ASSIGNMENT: Below are some records. Return exactly their lines from the one containing "white cross: (250, 193) -> (220, 153), moved" through the one containing "green ellipse: (307, 237)", and drop the pictures.

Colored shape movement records
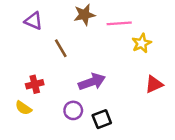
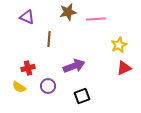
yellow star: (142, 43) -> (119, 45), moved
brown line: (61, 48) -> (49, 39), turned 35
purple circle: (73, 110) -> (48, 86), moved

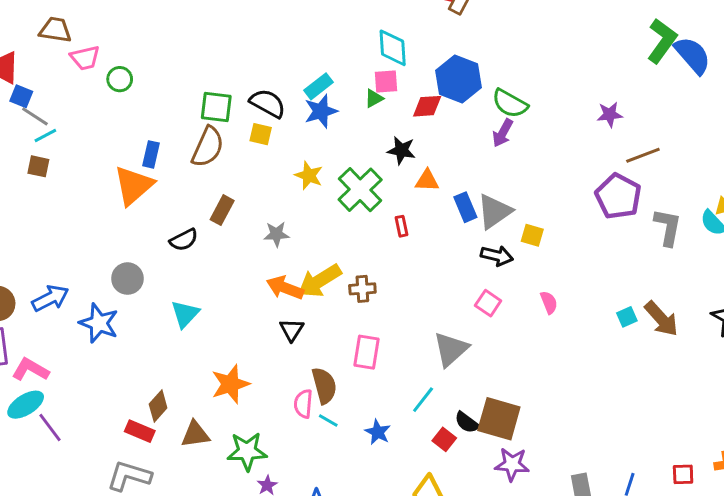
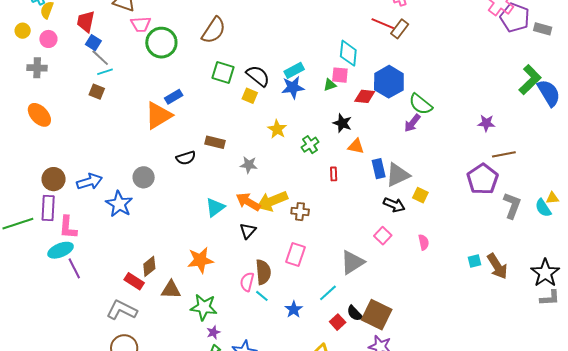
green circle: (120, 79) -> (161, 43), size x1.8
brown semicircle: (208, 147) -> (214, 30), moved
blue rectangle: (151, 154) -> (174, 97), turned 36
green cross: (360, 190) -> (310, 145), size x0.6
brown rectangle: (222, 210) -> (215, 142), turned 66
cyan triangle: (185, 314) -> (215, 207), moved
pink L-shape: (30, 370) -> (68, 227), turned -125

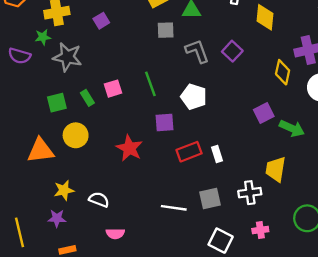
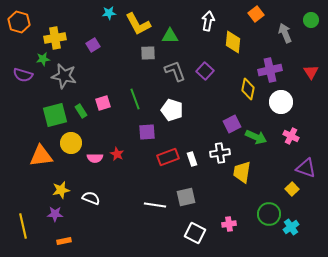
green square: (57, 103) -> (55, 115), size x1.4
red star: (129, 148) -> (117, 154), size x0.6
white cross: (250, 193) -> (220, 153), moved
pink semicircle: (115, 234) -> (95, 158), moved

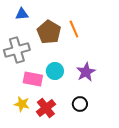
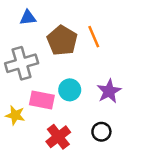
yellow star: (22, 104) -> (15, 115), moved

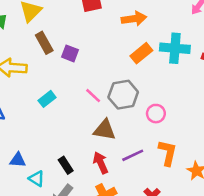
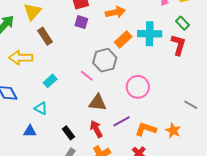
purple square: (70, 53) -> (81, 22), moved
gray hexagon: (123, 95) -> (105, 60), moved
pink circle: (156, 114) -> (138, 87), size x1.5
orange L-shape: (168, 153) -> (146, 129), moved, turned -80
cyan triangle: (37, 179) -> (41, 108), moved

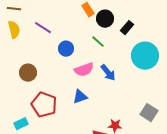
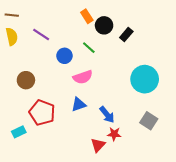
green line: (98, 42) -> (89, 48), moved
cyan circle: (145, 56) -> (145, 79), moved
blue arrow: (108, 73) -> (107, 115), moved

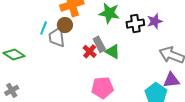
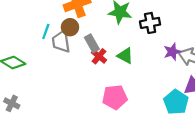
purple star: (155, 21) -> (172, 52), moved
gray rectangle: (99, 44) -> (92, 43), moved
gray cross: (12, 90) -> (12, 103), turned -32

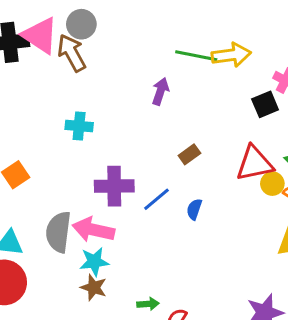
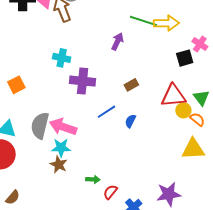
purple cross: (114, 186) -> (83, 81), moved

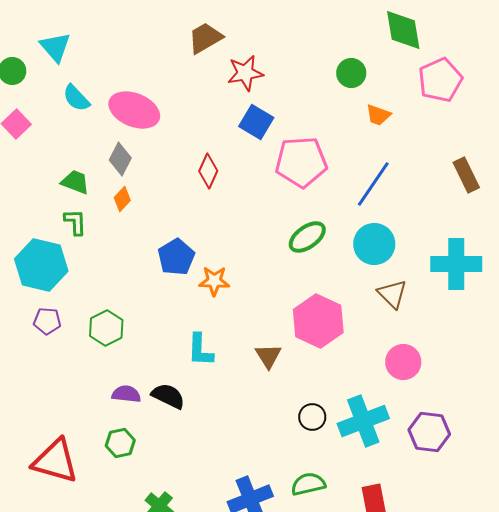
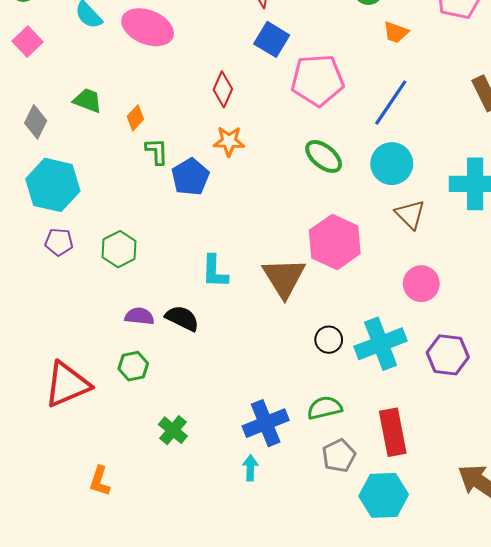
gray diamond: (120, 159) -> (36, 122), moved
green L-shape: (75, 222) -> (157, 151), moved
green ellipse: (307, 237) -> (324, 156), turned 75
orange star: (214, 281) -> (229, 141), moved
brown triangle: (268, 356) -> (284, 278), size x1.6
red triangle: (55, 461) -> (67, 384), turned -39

TASK RESULT:
white cross: (250, 193) -> (220, 153), moved
pink semicircle: (115, 234) -> (95, 158), moved

yellow star: (22, 104) -> (15, 115), moved

purple square: (70, 53) -> (81, 22), moved
gray hexagon: (123, 95) -> (105, 60), moved
pink circle: (156, 114) -> (138, 87), size x1.5
orange L-shape: (168, 153) -> (146, 129), moved, turned -80
cyan triangle: (37, 179) -> (41, 108), moved

green line: (98, 42) -> (89, 48), moved
cyan circle: (145, 56) -> (145, 79), moved
blue arrow: (108, 73) -> (107, 115), moved

purple star: (155, 21) -> (172, 52), moved
gray rectangle: (99, 44) -> (92, 43), moved
gray cross: (12, 90) -> (12, 103), turned -32

purple cross: (114, 186) -> (83, 81), moved

gray diamond: (120, 159) -> (36, 122), moved
green L-shape: (75, 222) -> (157, 151), moved
green ellipse: (307, 237) -> (324, 156), turned 75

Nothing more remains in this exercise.